**What you should do**
Output every one of the records below word for word, omitting the pictures.

** Opening Provided records block **

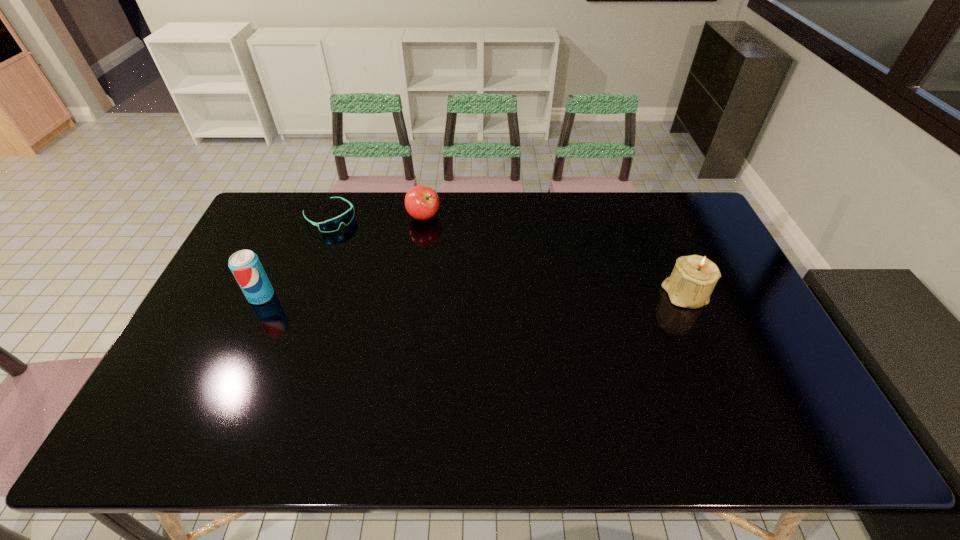
You are a GUI agent. You are given a task and a screenshot of the screen. Output one action in this format:
    pyautogui.click(x=<x>, y=<y>)
    Task: Click on the free space on the desktop that is between the soda can and the rightmost object and is positioned on the stem of the second shortest object
    The image size is (960, 540).
    Given the screenshot: What is the action you would take?
    pyautogui.click(x=421, y=295)

You are a GUI agent. You are given a task and a screenshot of the screen. Output one action in this format:
    pyautogui.click(x=<x>, y=<y>)
    Task: Click on the vacant spot on the desktop that is between the soda can and the rightmost object and is positioned on the front-facing side of the shortest object
    
    Given the screenshot: What is the action you would take?
    pyautogui.click(x=422, y=295)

** Closing Provided records block **

**Answer to the exercise**
You are a GUI agent. You are given a task and a screenshot of the screen. Output one action in this format:
    pyautogui.click(x=<x>, y=<y>)
    Task: Click on the free space on the desktop that is between the soda can and the rightmost object and is positioned on the stem of the second shortest object
    The image size is (960, 540).
    Given the screenshot: What is the action you would take?
    pyautogui.click(x=421, y=295)

You are a GUI agent. You are given a task and a screenshot of the screen. Output one action in this format:
    pyautogui.click(x=<x>, y=<y>)
    Task: Click on the vacant spot on the desktop that is between the soda can and the rightmost object and is positioned on the front-facing side of the shortest object
    
    Given the screenshot: What is the action you would take?
    pyautogui.click(x=422, y=295)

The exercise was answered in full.